Collected data:

— begin —

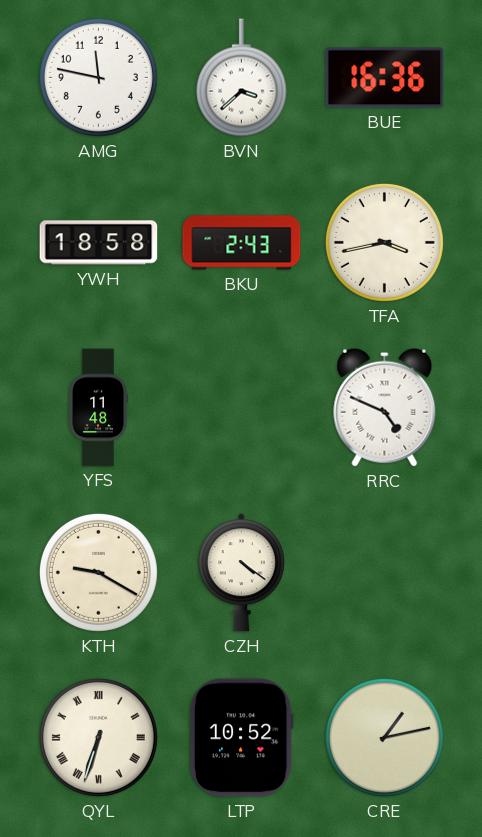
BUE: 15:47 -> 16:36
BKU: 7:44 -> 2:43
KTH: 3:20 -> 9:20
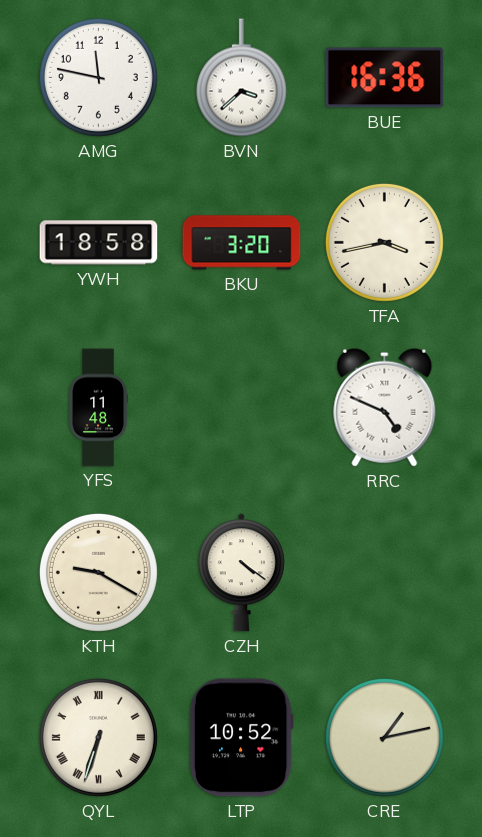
BKU: 2:43 -> 3:20
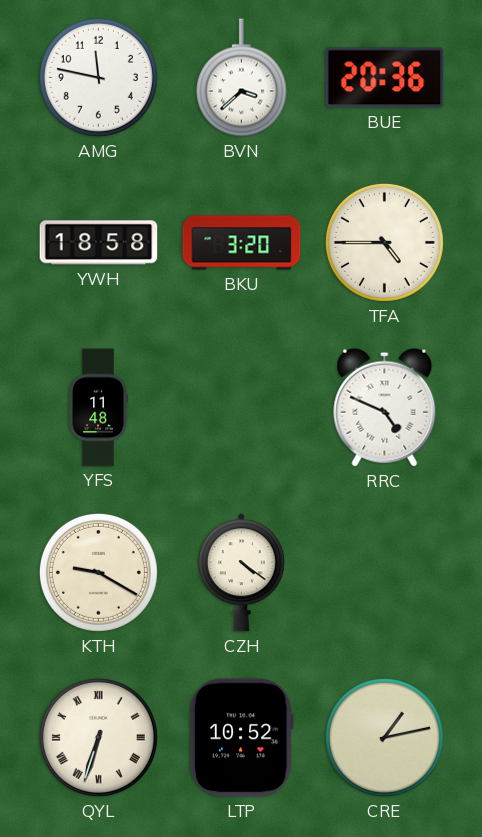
BUE: 16:36 -> 20:36
TFA: 3:43 -> 4:45
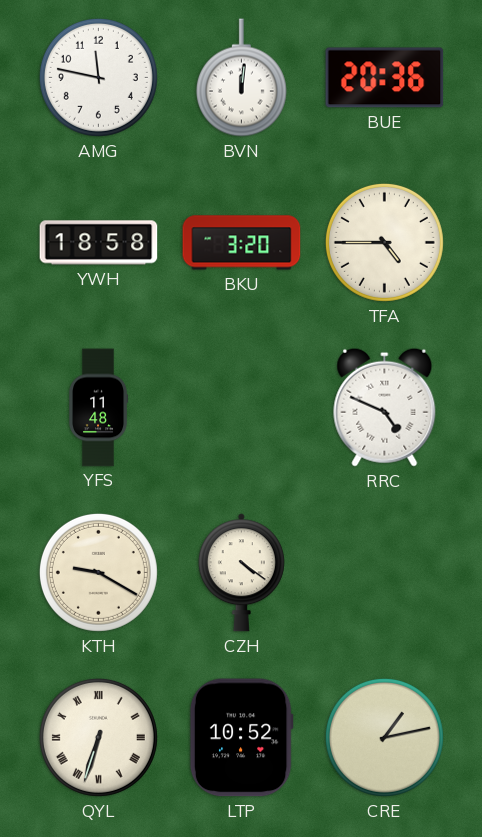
BVN: 3:38 -> 12:01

— end —

> _Task description_
Put the lines of the records into a numbered list, omitting blank lines and leaving the pictures out of the answer.

> _Answer to the problem_
1. BUE: 15:47 -> 16:36
2. BKU: 7:44 -> 2:43
3. KTH: 3:20 -> 9:20
4. BKU: 2:43 -> 3:20
5. BUE: 16:36 -> 20:36
6. TFA: 3:43 -> 4:45
7. BVN: 3:38 -> 12:01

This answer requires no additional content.